# Records shown:

▬▬▬▬▬▬

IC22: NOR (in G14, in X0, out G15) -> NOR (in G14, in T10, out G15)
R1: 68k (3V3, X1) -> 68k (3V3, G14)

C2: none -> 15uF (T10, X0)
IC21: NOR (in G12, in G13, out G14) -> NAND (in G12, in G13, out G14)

▬▬▬▬▬▬

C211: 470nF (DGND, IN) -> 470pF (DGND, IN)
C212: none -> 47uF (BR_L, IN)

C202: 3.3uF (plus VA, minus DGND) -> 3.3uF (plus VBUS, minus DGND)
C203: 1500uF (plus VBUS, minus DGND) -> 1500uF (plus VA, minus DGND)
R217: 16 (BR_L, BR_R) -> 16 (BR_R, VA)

▬▬▬▬▬▬

# Exercise description:
In the listing above, transcribe exactly everything from the line containing "C2: none -> 15uF (T10, X0)" down to the line containing "IC21: NOR (in", including both and nothing more.

# Written response:
C2: none -> 15uF (T10, X0)
IC21: NOR (in G12, in G13, out G14) -> NAND (in G12, in G13, out G14)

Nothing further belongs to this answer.